• Work instruction
Nothing but a number should be given: the count of lines in the data that include the string "right".

• Supplied records
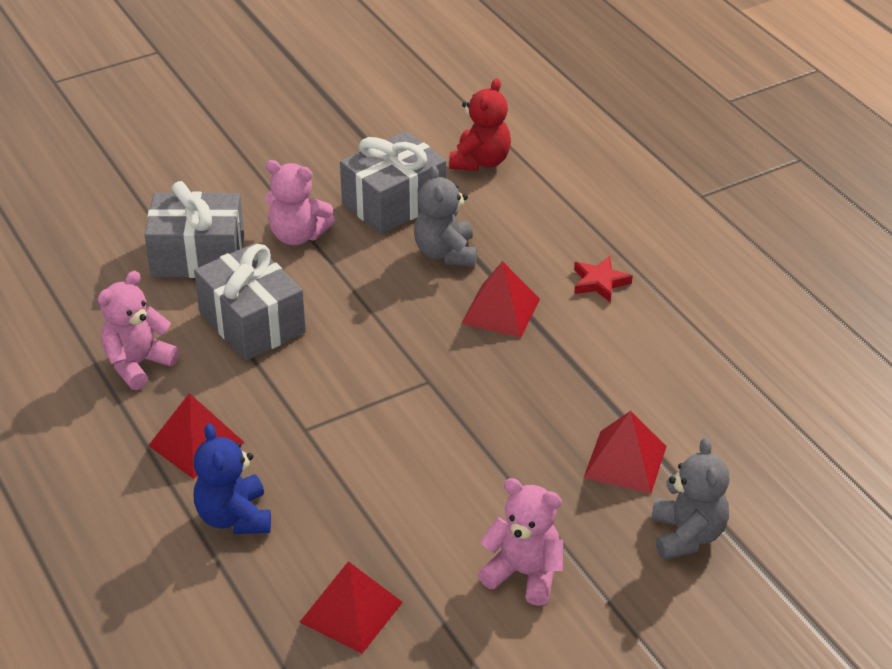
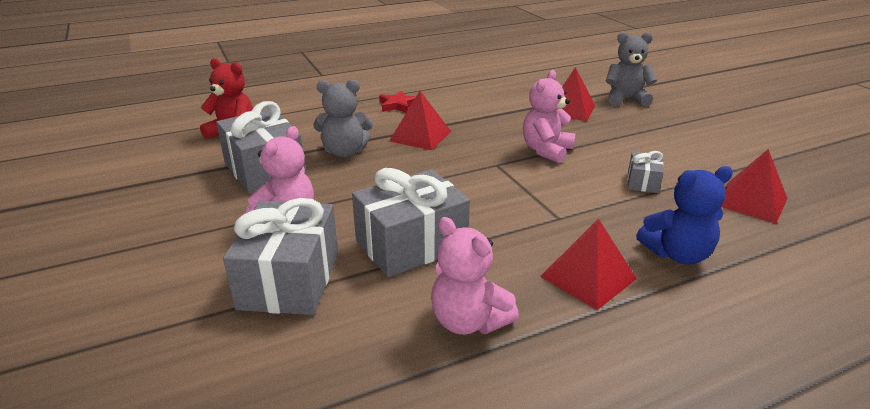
camera: 85 degrees left, 10 degrees down
pink teddy bear [478,478,563,606] -> pink teddy bear moved to [523,70,575,163]
none -> grey gift [628,151,664,193]

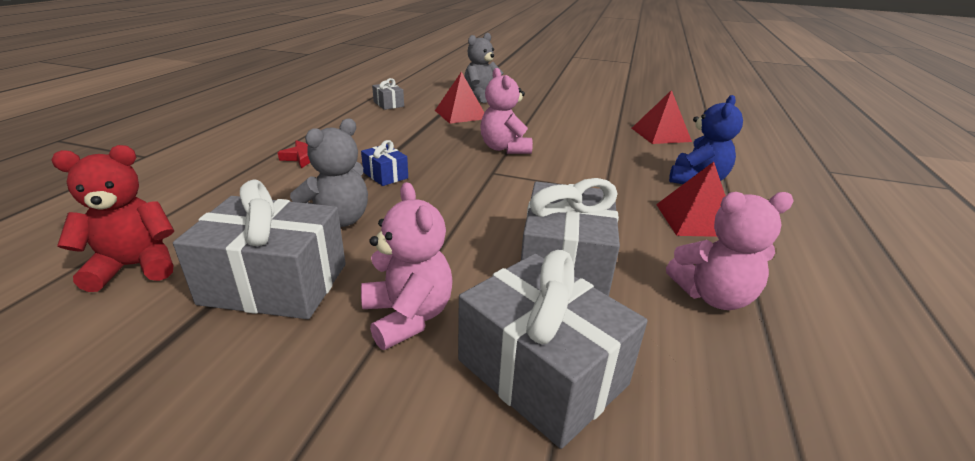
camera: 50 degrees left, 0 degrees up
red pyramid [389,91,451,150] -> blue gift [361,140,408,186]
grey gift [628,151,664,193] -> grey gift moved to [372,78,404,110]

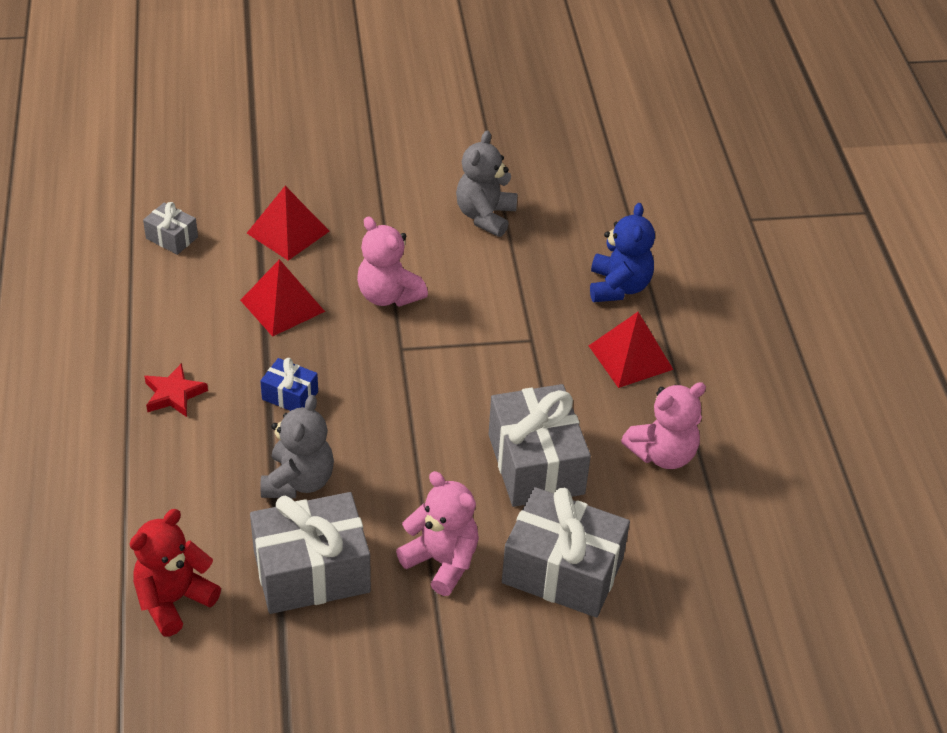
camera: 25 degrees left, 15 degrees up
grey teddy bear [464,33,503,103] -> grey teddy bear moved to [456,131,518,237]
red pyramid [632,90,692,144] -> red pyramid moved to [240,259,325,337]

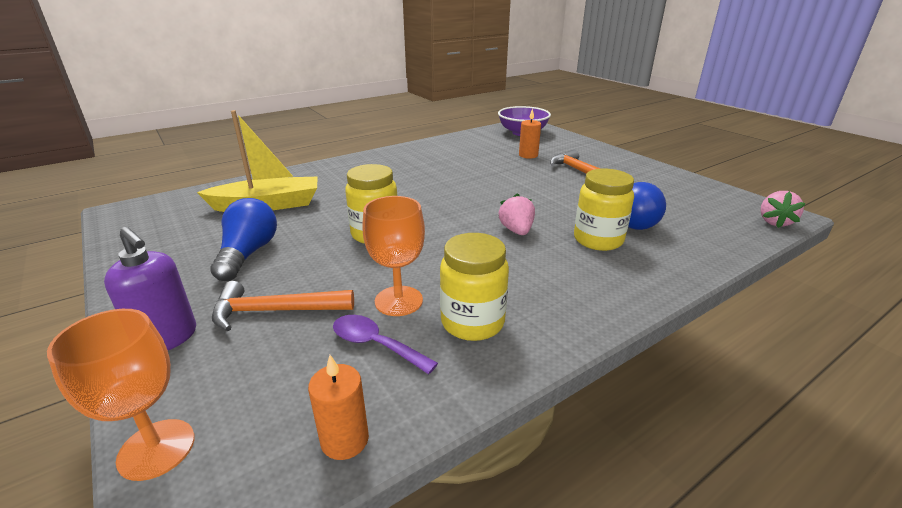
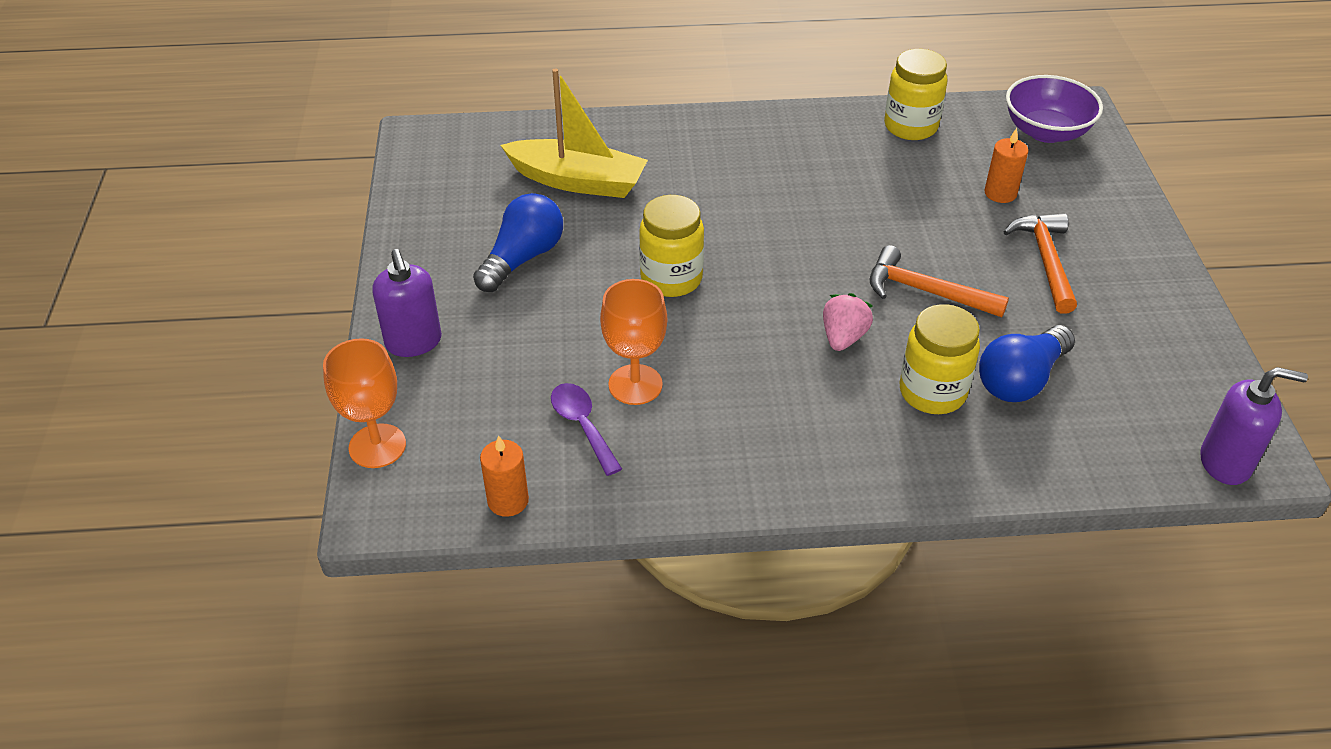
camera: 30 degrees right, 15 degrees up
orange hammer [212,281,354,331] -> orange hammer moved to [870,245,1009,317]
yellow jar [440,233,509,341] -> yellow jar moved to [884,49,947,140]
pink strawberry [760,191,806,228] -> purple soap dispenser [1200,367,1308,485]

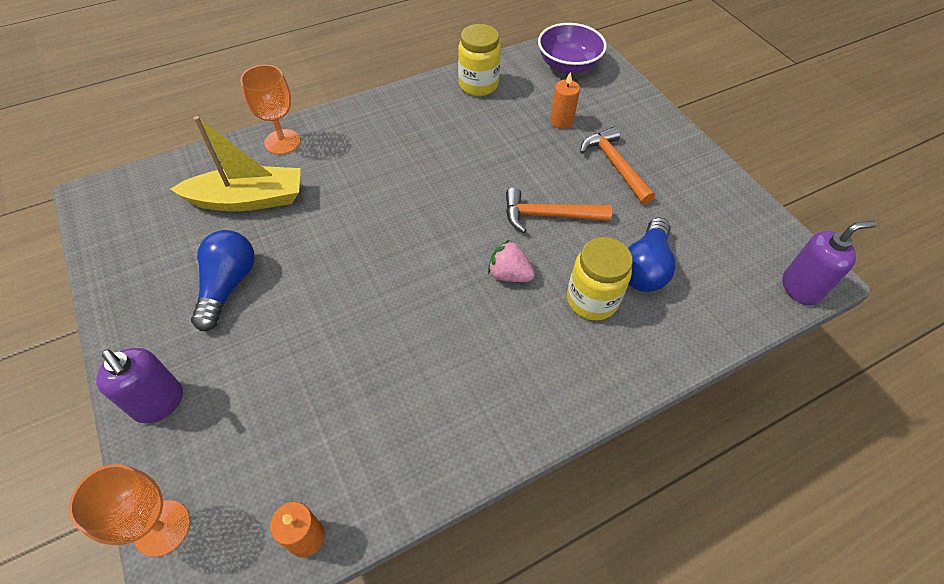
camera: 25 degrees left, 10 degrees up
purple spoon [551,383,622,476] -> none
orange goblet [600,279,667,405] -> orange goblet moved to [240,65,300,155]
yellow jar [639,195,704,297] -> none
pink strawberry [823,293,873,351] -> pink strawberry turned 60 degrees counterclockwise [488,240,535,282]

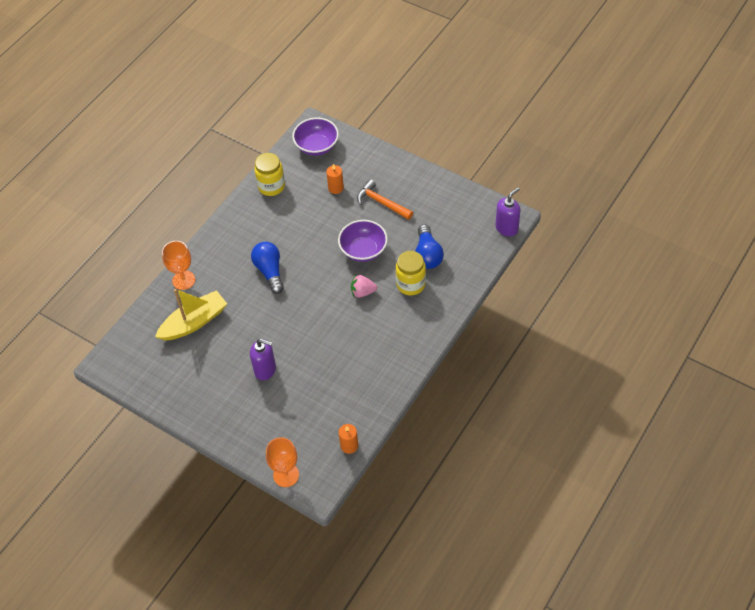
camera: 25 degrees left, 0 degrees up
purple soap dispenser [96,348,183,423] -> purple soap dispenser moved to [250,339,276,381]
blue light bulb [191,230,255,331] -> blue light bulb moved to [251,242,284,294]
orange hammer [506,188,612,233] -> purple bowl [338,220,388,262]

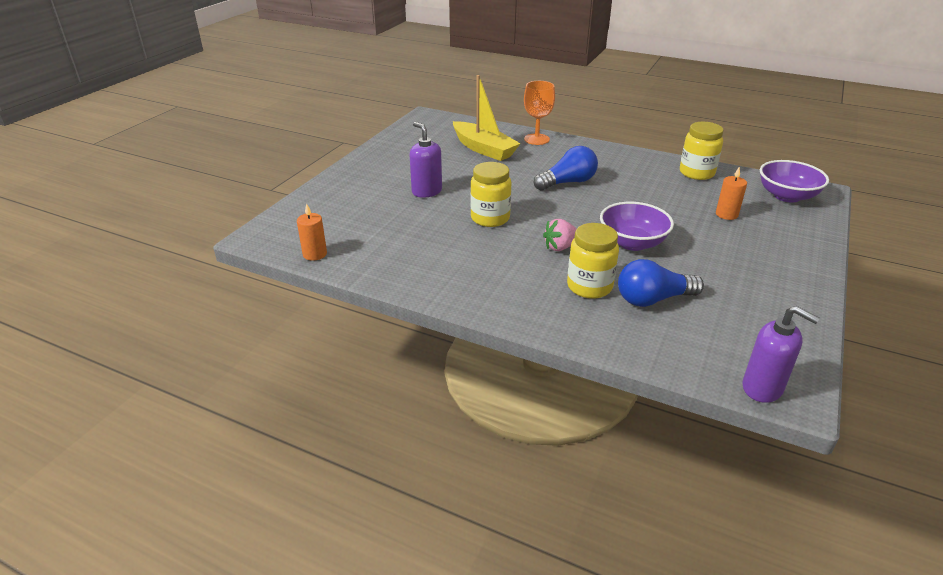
camera: 80 degrees right, 20 degrees down
purple soap dispenser [250,339,276,381] -> purple soap dispenser turned 135 degrees clockwise [410,122,442,198]
orange goblet [266,437,299,487] -> none
pink strawberry [351,275,377,298] -> pink strawberry turned 105 degrees counterclockwise [543,219,577,251]
orange hammer [357,179,413,220] -> none
none -> yellow jar [470,162,511,227]

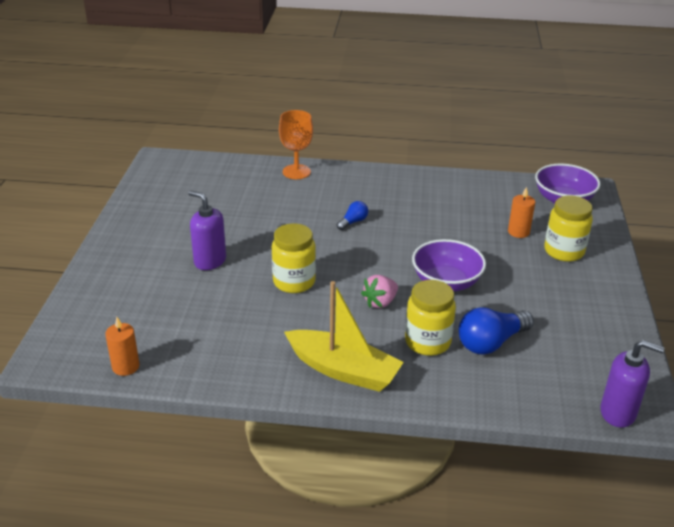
camera: 20 degrees left, 0 degrees up
yellow boat [453,75,521,161] -> yellow boat moved to [284,281,404,392]
blue light bulb [534,146,598,191] -> blue light bulb [337,201,368,230], size x0.53
yellow jar [680,122,724,180] -> yellow jar moved to [544,195,593,262]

• Solution to the problem
2